- _EXERCISE INSTRUCTIONS_: Each record below should be returned exactly, with its pictures left out.

=== Section Start ===

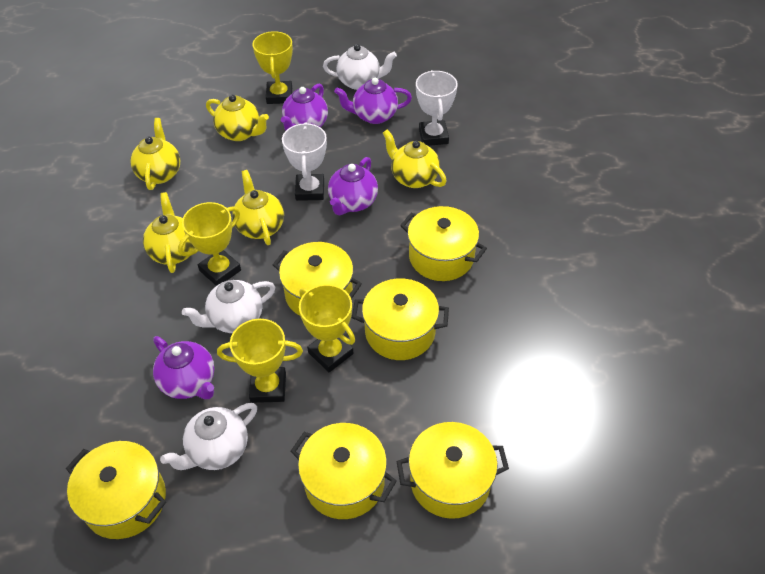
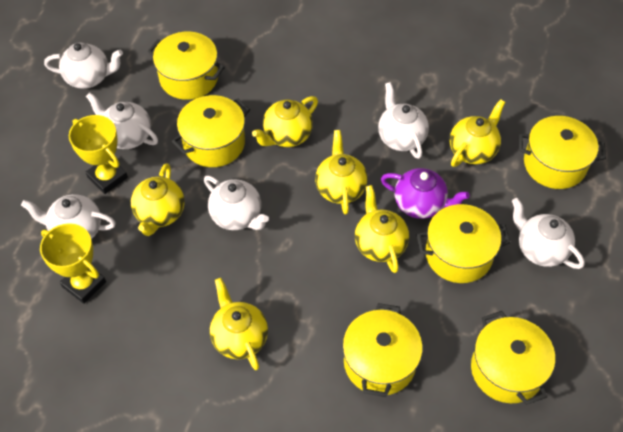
purple teapot: 4 -> 1
white teapot: 3 -> 6
white trophy: 2 -> 0
yellow teapot: 5 -> 6
yellow trophy: 4 -> 2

=== Section End ===

- _RESULT OF THE TASK_:
purple teapot: 4 -> 1
white teapot: 3 -> 6
white trophy: 2 -> 0
yellow teapot: 5 -> 6
yellow trophy: 4 -> 2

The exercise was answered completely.